▶ _Exercise instructions_
Instruction for the data below: set down exactly the lines from the line with "R17: 150k (SRC, VMID) -> 150k (SRC, VCC)" to the line with "C9: none -> 100nF (GND, LINE)", inclusive, and no others.

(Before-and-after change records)
------------------------------------

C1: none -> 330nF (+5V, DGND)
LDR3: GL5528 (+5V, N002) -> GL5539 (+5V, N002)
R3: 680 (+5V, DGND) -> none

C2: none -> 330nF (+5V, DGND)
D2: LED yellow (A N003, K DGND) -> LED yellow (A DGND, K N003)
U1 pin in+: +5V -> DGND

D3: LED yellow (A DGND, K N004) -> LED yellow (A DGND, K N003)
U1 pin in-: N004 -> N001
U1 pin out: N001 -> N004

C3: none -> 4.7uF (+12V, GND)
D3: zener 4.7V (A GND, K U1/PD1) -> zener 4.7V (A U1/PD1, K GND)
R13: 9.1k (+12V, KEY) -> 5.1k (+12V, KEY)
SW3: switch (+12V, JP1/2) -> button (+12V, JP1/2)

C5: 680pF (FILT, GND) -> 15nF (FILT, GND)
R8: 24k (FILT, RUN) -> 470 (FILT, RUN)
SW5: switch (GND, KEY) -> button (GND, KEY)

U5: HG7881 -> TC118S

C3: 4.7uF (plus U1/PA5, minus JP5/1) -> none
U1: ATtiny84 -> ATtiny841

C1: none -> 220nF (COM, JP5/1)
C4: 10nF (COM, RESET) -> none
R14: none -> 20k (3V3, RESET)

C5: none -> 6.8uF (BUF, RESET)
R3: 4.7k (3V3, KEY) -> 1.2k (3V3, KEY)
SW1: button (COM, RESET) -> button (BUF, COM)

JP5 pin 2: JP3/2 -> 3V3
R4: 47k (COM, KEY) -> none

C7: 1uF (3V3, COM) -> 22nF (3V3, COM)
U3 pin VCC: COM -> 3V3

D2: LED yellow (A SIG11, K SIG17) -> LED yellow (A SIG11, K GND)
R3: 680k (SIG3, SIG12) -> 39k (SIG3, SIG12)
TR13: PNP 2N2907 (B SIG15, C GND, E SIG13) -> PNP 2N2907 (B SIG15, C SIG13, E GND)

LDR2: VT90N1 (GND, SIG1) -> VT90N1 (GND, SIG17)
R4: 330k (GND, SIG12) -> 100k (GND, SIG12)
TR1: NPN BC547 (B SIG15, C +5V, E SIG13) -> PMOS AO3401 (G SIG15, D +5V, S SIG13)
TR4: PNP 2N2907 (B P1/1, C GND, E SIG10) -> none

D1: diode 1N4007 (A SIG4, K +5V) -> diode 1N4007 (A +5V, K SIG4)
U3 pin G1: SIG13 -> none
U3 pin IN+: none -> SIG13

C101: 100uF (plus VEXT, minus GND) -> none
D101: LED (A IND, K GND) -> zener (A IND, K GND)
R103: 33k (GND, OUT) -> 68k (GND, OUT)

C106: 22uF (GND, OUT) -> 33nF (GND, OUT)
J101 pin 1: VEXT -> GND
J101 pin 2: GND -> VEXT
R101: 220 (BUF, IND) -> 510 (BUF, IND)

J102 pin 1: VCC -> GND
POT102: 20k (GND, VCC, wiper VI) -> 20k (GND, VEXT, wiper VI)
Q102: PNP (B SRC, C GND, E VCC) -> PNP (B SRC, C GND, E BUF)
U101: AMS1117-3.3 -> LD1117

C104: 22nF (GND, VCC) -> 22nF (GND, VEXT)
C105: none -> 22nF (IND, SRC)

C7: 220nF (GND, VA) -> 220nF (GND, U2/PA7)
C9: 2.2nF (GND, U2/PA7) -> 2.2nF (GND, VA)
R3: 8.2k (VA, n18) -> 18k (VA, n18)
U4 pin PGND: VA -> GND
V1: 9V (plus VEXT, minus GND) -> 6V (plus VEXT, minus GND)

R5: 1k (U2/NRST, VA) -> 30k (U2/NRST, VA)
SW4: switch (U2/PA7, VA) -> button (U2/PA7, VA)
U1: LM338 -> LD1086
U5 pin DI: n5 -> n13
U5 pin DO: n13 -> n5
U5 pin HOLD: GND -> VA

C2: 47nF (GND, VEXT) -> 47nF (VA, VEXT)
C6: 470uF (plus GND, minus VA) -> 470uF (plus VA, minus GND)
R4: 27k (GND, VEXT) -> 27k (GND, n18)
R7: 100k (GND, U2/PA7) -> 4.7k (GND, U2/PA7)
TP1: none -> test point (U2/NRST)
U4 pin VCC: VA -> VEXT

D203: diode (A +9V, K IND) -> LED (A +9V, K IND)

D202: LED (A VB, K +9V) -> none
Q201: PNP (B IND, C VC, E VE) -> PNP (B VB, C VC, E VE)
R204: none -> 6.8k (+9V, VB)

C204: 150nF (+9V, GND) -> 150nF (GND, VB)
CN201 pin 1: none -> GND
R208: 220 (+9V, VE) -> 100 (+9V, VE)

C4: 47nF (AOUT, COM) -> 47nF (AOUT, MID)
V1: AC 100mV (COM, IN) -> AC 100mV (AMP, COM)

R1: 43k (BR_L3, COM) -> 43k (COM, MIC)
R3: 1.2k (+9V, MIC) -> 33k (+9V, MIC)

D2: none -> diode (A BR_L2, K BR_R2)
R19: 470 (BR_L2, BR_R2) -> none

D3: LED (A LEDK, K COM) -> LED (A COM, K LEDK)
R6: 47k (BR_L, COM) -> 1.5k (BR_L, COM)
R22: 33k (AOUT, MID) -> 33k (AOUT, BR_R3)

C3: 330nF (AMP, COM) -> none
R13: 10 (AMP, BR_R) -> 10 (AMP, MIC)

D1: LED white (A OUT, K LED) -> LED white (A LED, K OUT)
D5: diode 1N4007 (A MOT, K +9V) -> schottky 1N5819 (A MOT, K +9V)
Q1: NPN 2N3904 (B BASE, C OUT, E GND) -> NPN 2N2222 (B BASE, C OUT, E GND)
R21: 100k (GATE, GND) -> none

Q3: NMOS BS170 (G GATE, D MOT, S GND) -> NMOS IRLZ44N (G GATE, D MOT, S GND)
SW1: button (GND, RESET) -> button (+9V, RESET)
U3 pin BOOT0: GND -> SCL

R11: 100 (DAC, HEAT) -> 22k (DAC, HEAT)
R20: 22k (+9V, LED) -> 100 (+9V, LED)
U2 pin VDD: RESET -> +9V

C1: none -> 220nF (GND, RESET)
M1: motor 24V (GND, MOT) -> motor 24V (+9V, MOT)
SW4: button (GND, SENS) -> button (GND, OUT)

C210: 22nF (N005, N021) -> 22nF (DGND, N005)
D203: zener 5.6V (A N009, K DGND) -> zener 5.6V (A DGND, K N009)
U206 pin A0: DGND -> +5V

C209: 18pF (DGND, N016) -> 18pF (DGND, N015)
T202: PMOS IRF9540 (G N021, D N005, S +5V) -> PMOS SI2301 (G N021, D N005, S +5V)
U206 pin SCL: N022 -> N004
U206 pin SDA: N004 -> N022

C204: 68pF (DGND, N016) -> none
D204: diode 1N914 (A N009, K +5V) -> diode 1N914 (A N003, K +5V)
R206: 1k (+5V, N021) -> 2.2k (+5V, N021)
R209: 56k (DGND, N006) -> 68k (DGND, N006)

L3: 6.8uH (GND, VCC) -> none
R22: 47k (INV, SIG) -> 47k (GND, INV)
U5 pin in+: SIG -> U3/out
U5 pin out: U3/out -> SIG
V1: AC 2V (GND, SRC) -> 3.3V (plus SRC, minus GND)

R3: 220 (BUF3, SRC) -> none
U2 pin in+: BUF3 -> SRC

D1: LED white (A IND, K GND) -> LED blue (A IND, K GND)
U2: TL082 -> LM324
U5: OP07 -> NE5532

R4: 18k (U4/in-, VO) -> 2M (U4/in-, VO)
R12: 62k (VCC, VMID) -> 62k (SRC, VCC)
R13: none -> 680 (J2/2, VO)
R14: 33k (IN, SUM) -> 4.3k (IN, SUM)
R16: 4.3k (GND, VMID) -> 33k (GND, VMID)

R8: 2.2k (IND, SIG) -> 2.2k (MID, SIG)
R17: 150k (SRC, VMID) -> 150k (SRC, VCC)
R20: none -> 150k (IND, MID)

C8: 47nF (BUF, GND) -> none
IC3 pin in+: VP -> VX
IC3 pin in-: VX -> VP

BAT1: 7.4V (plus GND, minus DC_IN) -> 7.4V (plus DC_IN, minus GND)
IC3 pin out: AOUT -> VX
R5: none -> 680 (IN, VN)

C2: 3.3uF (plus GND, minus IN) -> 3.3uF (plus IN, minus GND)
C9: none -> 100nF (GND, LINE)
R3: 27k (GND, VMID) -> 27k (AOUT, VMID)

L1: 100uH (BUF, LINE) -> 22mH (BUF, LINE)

------------------------------------

▶ _Exercise response_
R17: 150k (SRC, VMID) -> 150k (SRC, VCC)
R20: none -> 150k (IND, MID)

C8: 47nF (BUF, GND) -> none
IC3 pin in+: VP -> VX
IC3 pin in-: VX -> VP

BAT1: 7.4V (plus GND, minus DC_IN) -> 7.4V (plus DC_IN, minus GND)
IC3 pin out: AOUT -> VX
R5: none -> 680 (IN, VN)

C2: 3.3uF (plus GND, minus IN) -> 3.3uF (plus IN, minus GND)
C9: none -> 100nF (GND, LINE)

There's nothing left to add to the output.